### Task directions:
Should a line in the entries below contain "degrees", return that line.

### Supplied data:

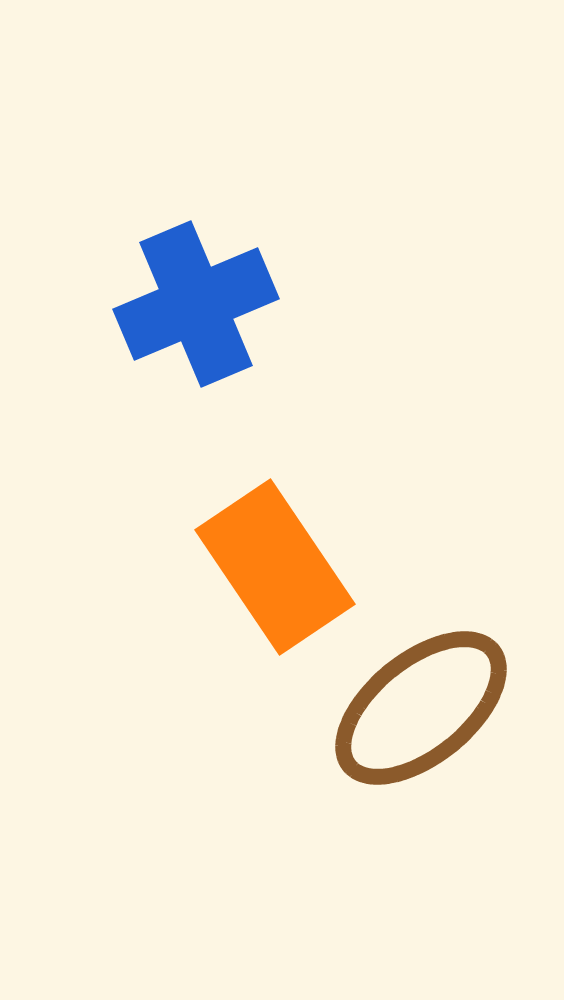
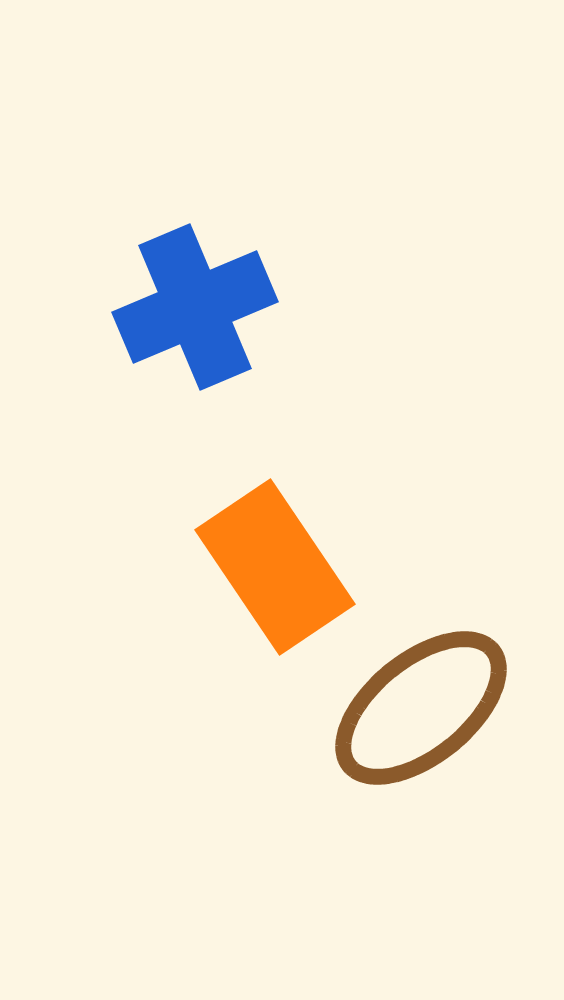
blue cross: moved 1 px left, 3 px down
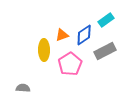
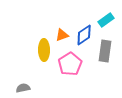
gray rectangle: rotated 55 degrees counterclockwise
gray semicircle: rotated 16 degrees counterclockwise
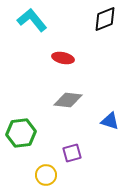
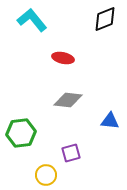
blue triangle: rotated 12 degrees counterclockwise
purple square: moved 1 px left
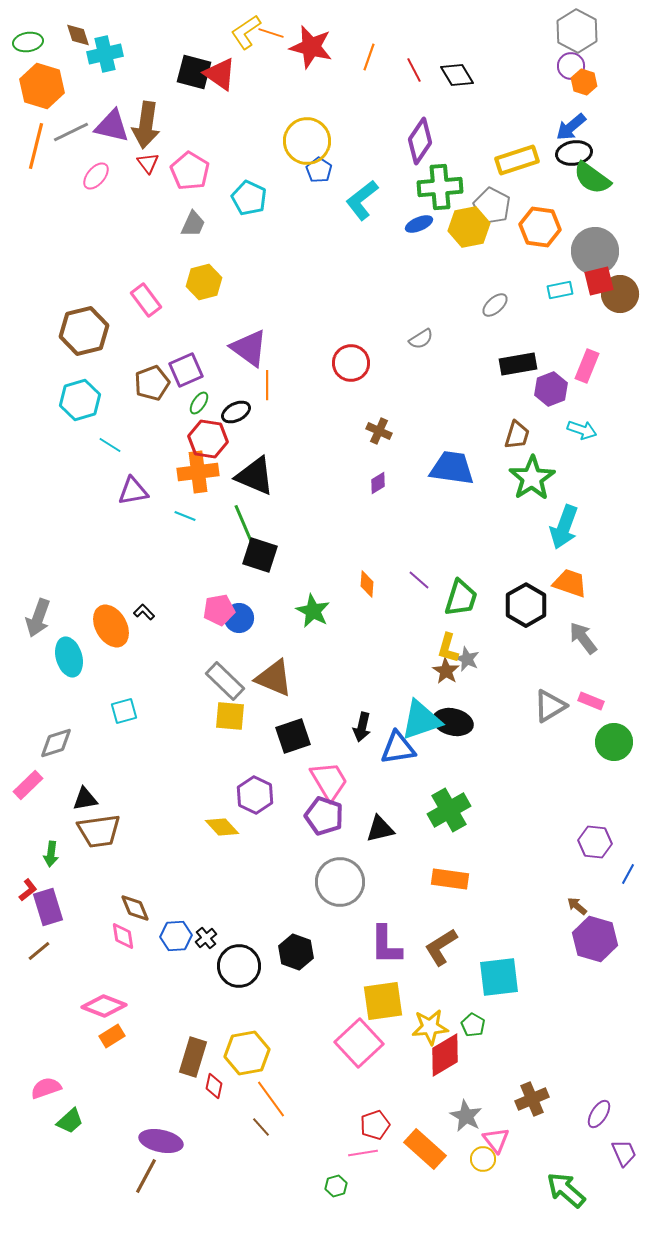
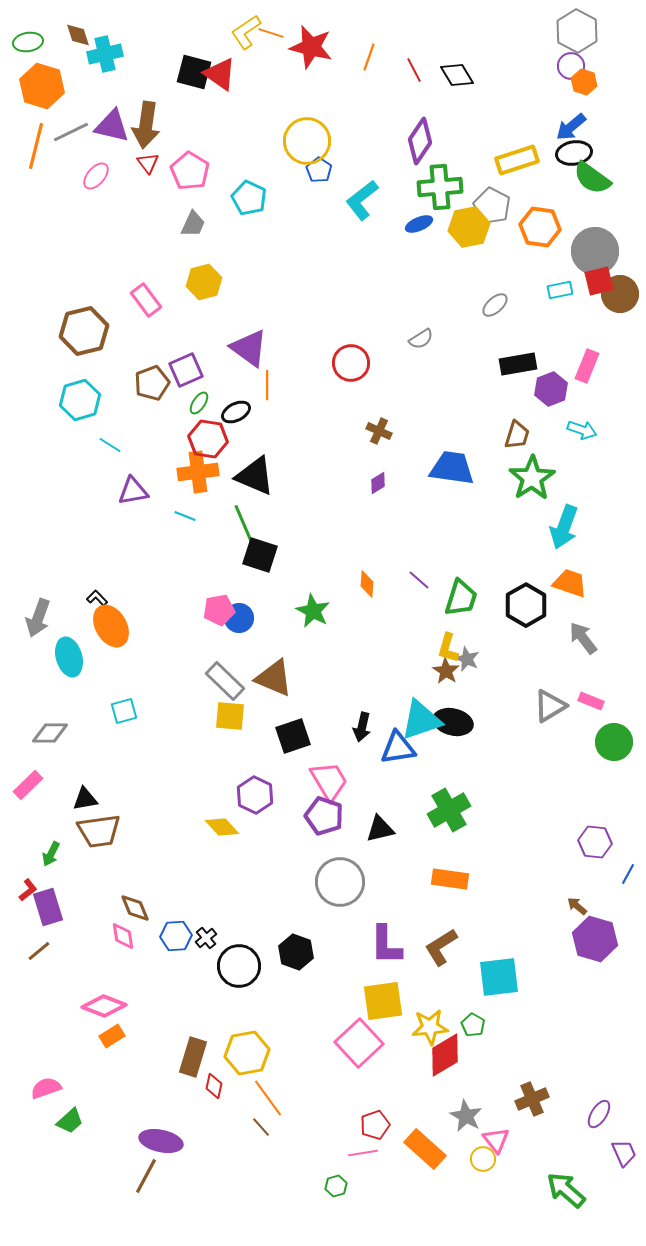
black L-shape at (144, 612): moved 47 px left, 14 px up
gray diamond at (56, 743): moved 6 px left, 10 px up; rotated 18 degrees clockwise
green arrow at (51, 854): rotated 20 degrees clockwise
orange line at (271, 1099): moved 3 px left, 1 px up
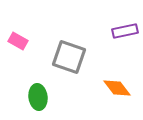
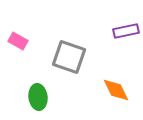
purple rectangle: moved 1 px right
orange diamond: moved 1 px left, 2 px down; rotated 12 degrees clockwise
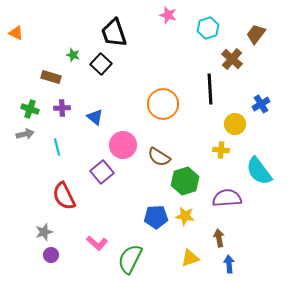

### Answer for the task:
gray rectangle: rotated 55 degrees counterclockwise
gray semicircle: rotated 16 degrees counterclockwise
blue triangle: rotated 12 degrees counterclockwise
gray diamond at (56, 743): moved 6 px left, 10 px up; rotated 18 degrees clockwise
green arrow at (51, 854): rotated 20 degrees clockwise
orange diamond: moved 1 px left, 2 px down; rotated 12 degrees clockwise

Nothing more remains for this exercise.